* _WHAT THIS TASK INVOLVES_: Each entry should be duplicated verbatim; its pictures should not be.

* _RECORD EXTRACTS_:
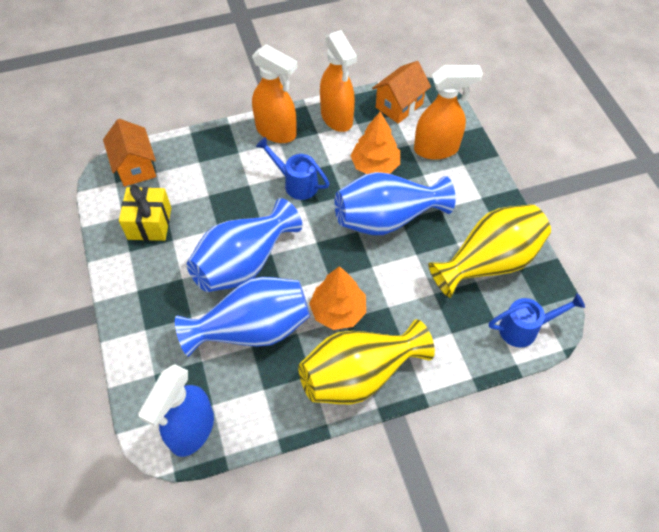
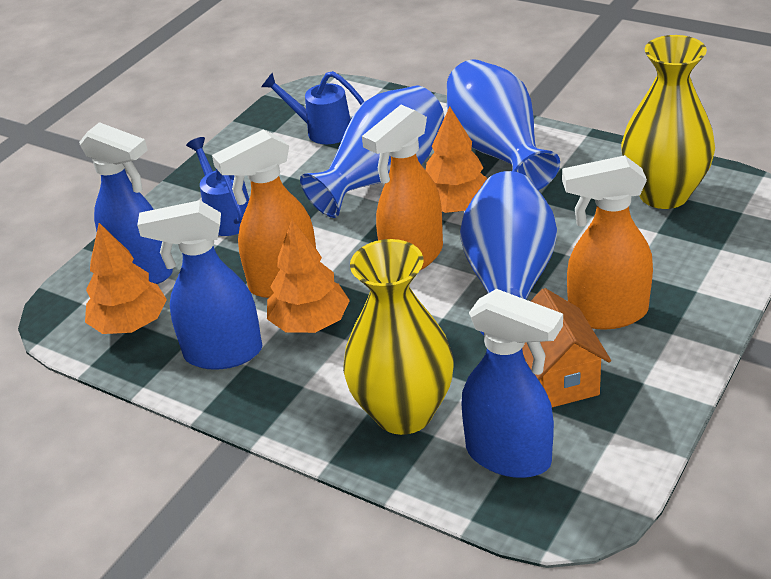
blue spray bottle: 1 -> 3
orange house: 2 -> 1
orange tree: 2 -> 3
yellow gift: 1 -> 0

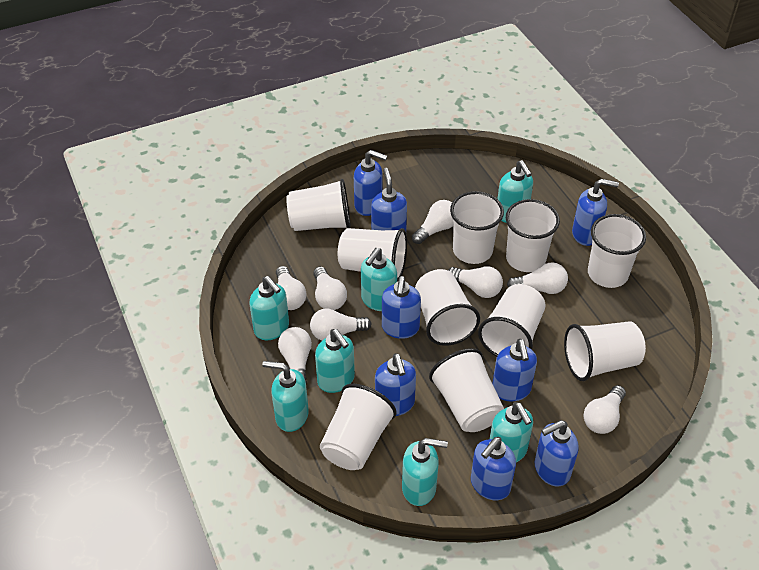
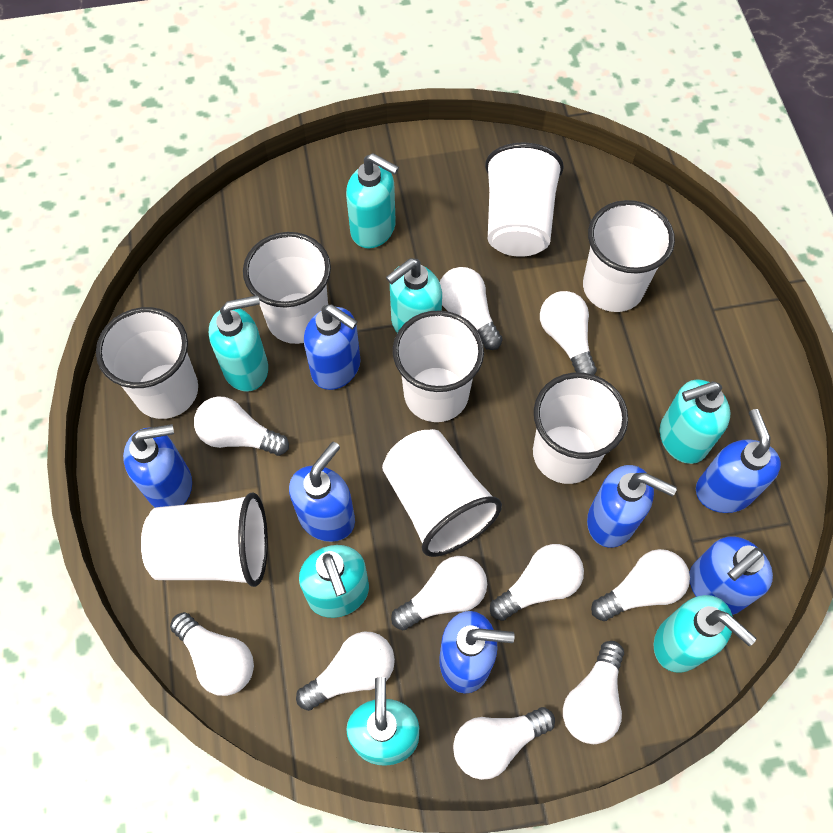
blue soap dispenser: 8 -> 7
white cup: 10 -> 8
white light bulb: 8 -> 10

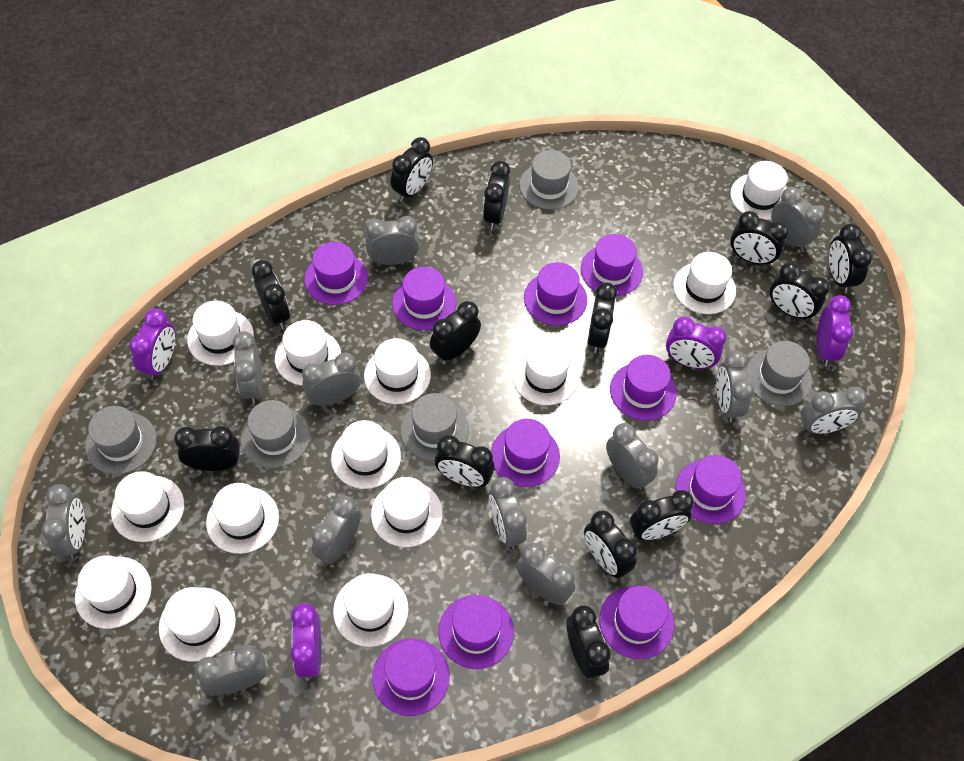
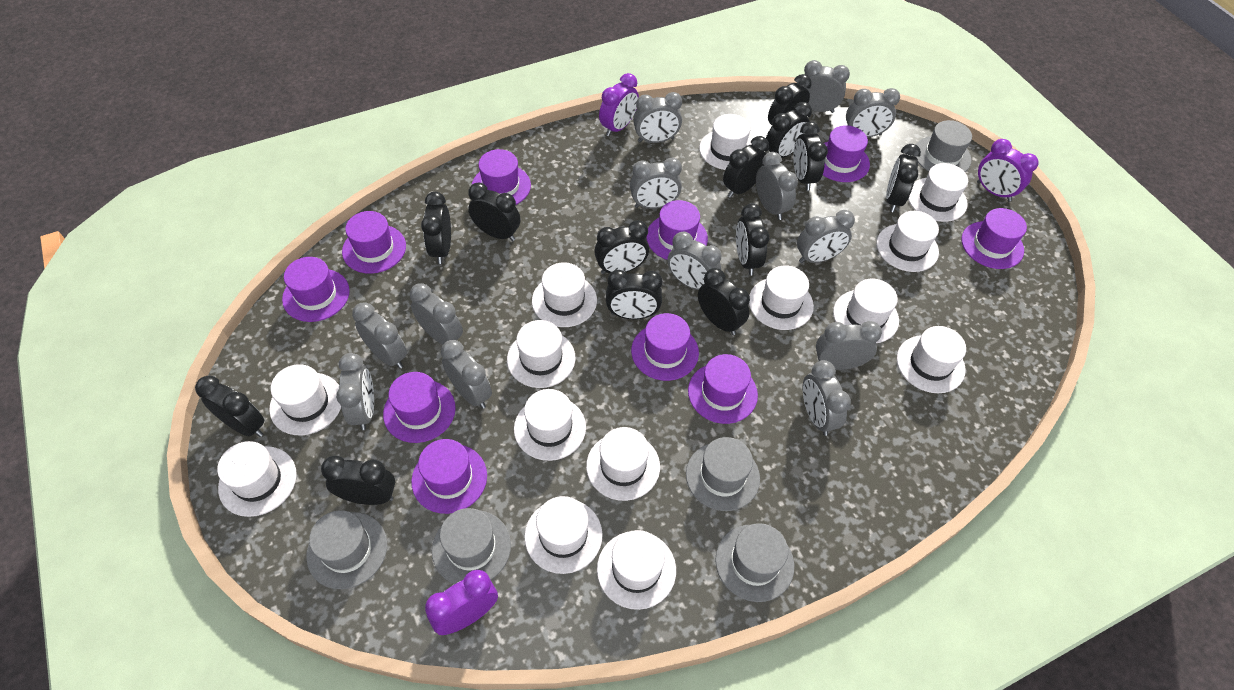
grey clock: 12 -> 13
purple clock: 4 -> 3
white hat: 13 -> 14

* _SOLVED EXERCISE_:
blue spray bottle: 1 -> 3
orange house: 2 -> 1
orange tree: 2 -> 3
yellow gift: 1 -> 0

blue soap dispenser: 8 -> 7
white cup: 10 -> 8
white light bulb: 8 -> 10

grey clock: 12 -> 13
purple clock: 4 -> 3
white hat: 13 -> 14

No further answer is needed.